# Written request
Can you change "clockwise" to "counterclockwise" throughout the entries, starting with the line with "blue line at" and going on through the line with "pink triangle at", and give back only those lines with nothing else altered?

─── Source data

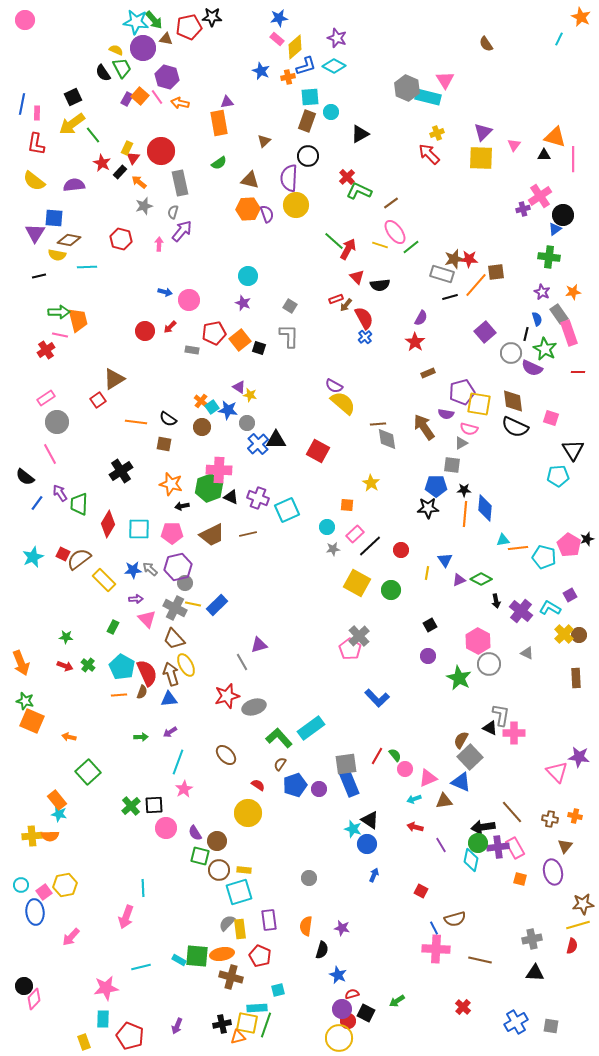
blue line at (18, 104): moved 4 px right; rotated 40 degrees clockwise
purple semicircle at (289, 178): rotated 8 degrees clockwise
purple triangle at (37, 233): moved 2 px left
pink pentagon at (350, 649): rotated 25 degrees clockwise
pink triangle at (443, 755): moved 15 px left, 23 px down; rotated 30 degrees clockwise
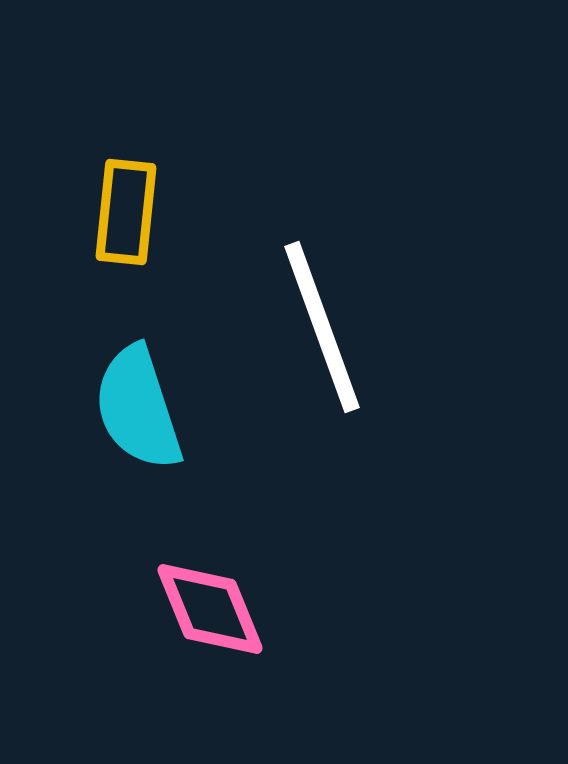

──────
─── Source data

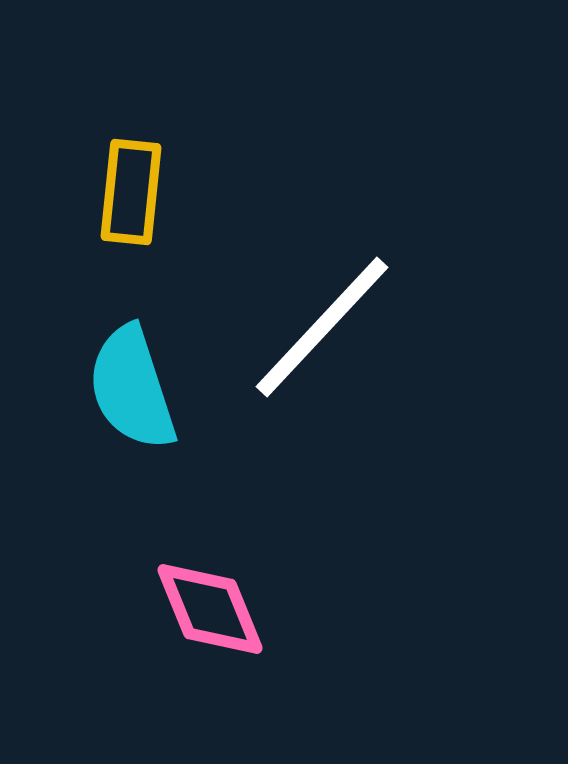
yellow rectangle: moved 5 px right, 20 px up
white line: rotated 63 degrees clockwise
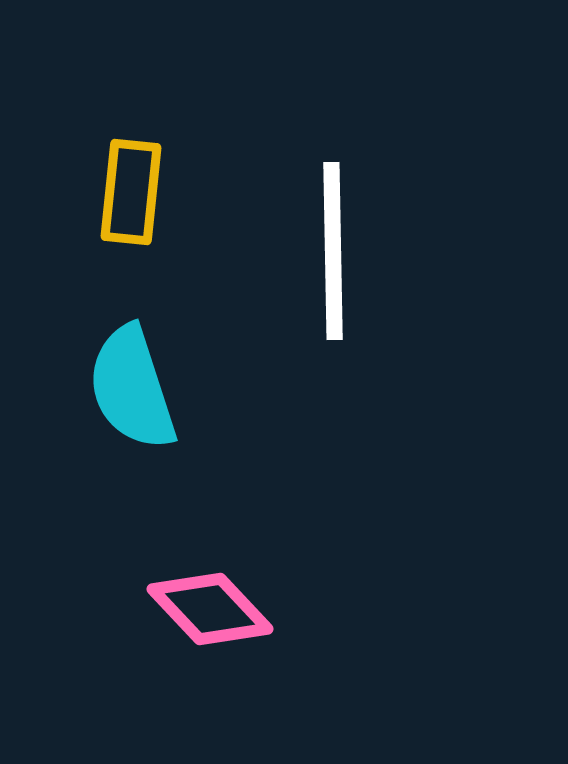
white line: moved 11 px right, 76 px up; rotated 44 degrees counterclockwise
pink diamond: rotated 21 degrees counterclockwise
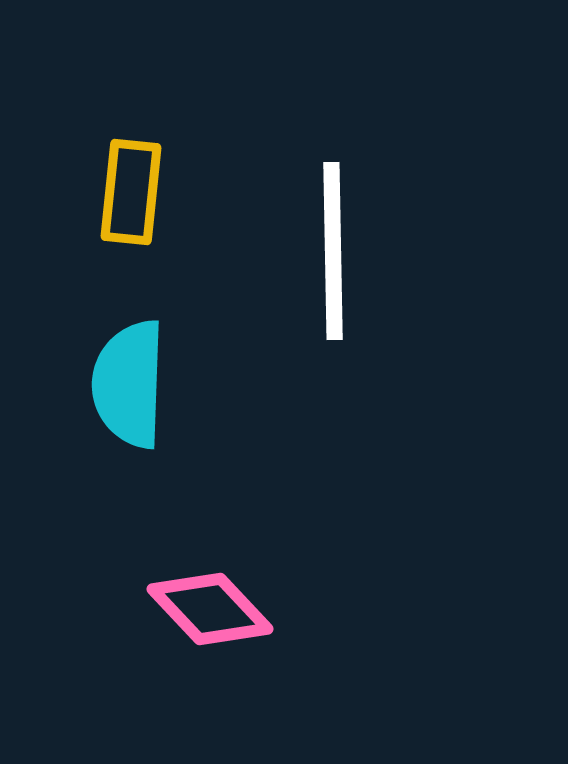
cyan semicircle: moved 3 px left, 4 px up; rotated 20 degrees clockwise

──────

# Response to the task
blue line at (18, 104): moved 4 px right; rotated 40 degrees counterclockwise
purple semicircle at (289, 178): rotated 8 degrees counterclockwise
purple triangle at (37, 233): moved 2 px left
pink pentagon at (350, 649): rotated 25 degrees counterclockwise
pink triangle at (443, 755): moved 15 px left, 23 px down; rotated 30 degrees counterclockwise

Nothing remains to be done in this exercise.